### EXERCISE
Write out the stretch of records from the line containing "Give the centreline" through the line containing "road 3 (unclassified): [(101,265),(117,146)]", word for word and with both end lines included.

### INPUT DATA

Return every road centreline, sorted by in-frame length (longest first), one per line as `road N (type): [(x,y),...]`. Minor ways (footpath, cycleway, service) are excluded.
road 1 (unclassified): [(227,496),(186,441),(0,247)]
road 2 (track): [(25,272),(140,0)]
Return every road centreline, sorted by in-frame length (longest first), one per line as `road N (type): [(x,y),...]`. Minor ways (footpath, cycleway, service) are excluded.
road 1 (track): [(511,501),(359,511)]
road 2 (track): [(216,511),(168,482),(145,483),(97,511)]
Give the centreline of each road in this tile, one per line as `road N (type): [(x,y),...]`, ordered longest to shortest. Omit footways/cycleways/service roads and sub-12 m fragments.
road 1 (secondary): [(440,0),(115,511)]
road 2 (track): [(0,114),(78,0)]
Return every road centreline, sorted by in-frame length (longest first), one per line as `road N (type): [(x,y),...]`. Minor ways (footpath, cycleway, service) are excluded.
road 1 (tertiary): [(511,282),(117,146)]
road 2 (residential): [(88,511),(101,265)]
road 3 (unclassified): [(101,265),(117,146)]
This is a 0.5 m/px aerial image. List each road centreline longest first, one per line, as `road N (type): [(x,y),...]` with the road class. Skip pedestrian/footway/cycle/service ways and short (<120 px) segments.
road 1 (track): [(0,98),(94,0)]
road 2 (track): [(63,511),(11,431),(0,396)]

--

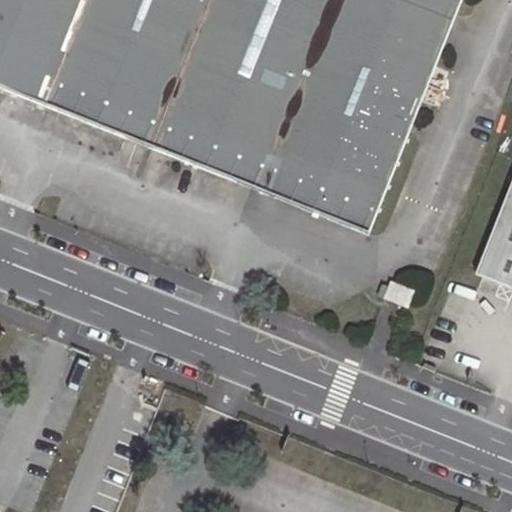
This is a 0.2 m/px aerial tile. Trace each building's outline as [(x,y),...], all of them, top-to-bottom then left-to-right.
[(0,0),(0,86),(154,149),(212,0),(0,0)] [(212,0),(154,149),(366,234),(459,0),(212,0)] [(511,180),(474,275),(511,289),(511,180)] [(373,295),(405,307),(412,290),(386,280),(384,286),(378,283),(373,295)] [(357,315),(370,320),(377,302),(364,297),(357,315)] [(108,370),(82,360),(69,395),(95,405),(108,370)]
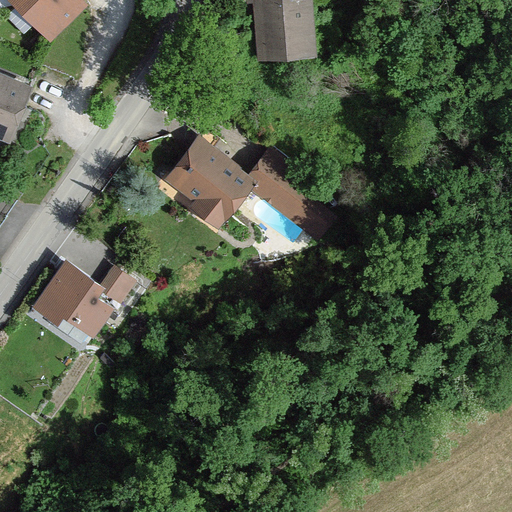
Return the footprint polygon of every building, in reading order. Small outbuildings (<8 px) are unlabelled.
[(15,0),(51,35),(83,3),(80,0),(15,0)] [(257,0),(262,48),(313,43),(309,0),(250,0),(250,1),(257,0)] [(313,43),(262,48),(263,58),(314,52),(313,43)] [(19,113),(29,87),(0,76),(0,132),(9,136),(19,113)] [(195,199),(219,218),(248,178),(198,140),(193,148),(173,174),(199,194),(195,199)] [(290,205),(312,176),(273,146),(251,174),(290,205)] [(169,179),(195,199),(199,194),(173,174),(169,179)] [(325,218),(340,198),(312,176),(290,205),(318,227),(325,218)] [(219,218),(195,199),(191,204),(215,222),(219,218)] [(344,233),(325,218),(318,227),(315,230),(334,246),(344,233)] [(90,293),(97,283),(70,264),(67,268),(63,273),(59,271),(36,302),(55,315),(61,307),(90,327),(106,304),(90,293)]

==

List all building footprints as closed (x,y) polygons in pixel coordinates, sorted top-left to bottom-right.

### SOLUTION TO THIS EXERCISE
Give the centreline of each road in this tile, one per line as `road N (type): [(x,y),...]`, ordered longest to shortest. Omit footways/cycleways/service roads and sub-12 m fragments.
road 1 (secondary): [(440,0),(115,511)]
road 2 (track): [(0,114),(78,0)]
Return every road centreline, sorted by in-frame length (longest first), one per line as `road N (type): [(x,y),...]`. Minor ways (footpath, cycleway, service) are excluded.
road 1 (tertiary): [(511,282),(117,146)]
road 2 (residential): [(88,511),(101,265)]
road 3 (unclassified): [(101,265),(117,146)]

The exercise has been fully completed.